◆ PROBLEM
In the data below, find the line containing "RTC pin VCC: none -> 3V3"; reproduce that line and all subsequent lines exactly, and nothing else.

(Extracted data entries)
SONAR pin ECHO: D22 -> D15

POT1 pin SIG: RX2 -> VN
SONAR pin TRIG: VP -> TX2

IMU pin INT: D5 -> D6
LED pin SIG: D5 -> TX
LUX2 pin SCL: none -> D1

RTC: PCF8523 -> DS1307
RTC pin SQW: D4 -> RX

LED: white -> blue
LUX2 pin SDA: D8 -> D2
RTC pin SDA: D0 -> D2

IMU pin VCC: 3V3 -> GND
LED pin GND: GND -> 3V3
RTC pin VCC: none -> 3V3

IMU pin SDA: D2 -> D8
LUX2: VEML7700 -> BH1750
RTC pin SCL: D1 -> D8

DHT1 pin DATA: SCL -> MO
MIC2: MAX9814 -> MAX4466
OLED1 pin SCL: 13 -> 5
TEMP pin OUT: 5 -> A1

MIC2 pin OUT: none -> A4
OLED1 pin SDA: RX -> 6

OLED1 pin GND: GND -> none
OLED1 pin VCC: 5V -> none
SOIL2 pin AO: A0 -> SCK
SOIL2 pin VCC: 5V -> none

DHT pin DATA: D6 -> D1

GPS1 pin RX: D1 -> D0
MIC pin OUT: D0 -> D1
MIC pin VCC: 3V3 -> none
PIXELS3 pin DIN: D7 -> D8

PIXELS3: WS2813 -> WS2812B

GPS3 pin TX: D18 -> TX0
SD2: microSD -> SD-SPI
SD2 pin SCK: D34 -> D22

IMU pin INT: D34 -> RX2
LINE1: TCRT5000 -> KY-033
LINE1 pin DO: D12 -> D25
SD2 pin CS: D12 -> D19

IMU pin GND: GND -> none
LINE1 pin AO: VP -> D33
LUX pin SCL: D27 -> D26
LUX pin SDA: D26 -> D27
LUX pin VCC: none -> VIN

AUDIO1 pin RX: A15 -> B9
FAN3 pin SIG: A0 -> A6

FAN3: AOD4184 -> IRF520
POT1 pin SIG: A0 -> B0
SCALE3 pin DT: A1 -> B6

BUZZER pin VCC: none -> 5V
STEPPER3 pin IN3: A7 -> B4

◆ ANSWER TO THIS PROBLEM
RTC pin VCC: none -> 3V3

IMU pin SDA: D2 -> D8
LUX2: VEML7700 -> BH1750
RTC pin SCL: D1 -> D8

DHT1 pin DATA: SCL -> MO
MIC2: MAX9814 -> MAX4466
OLED1 pin SCL: 13 -> 5
TEMP pin OUT: 5 -> A1

MIC2 pin OUT: none -> A4
OLED1 pin SDA: RX -> 6

OLED1 pin GND: GND -> none
OLED1 pin VCC: 5V -> none
SOIL2 pin AO: A0 -> SCK
SOIL2 pin VCC: 5V -> none

DHT pin DATA: D6 -> D1

GPS1 pin RX: D1 -> D0
MIC pin OUT: D0 -> D1
MIC pin VCC: 3V3 -> none
PIXELS3 pin DIN: D7 -> D8

PIXELS3: WS2813 -> WS2812B

GPS3 pin TX: D18 -> TX0
SD2: microSD -> SD-SPI
SD2 pin SCK: D34 -> D22

IMU pin INT: D34 -> RX2
LINE1: TCRT5000 -> KY-033
LINE1 pin DO: D12 -> D25
SD2 pin CS: D12 -> D19

IMU pin GND: GND -> none
LINE1 pin AO: VP -> D33
LUX pin SCL: D27 -> D26
LUX pin SDA: D26 -> D27
LUX pin VCC: none -> VIN

AUDIO1 pin RX: A15 -> B9
FAN3 pin SIG: A0 -> A6

FAN3: AOD4184 -> IRF520
POT1 pin SIG: A0 -> B0
SCALE3 pin DT: A1 -> B6

BUZZER pin VCC: none -> 5V
STEPPER3 pin IN3: A7 -> B4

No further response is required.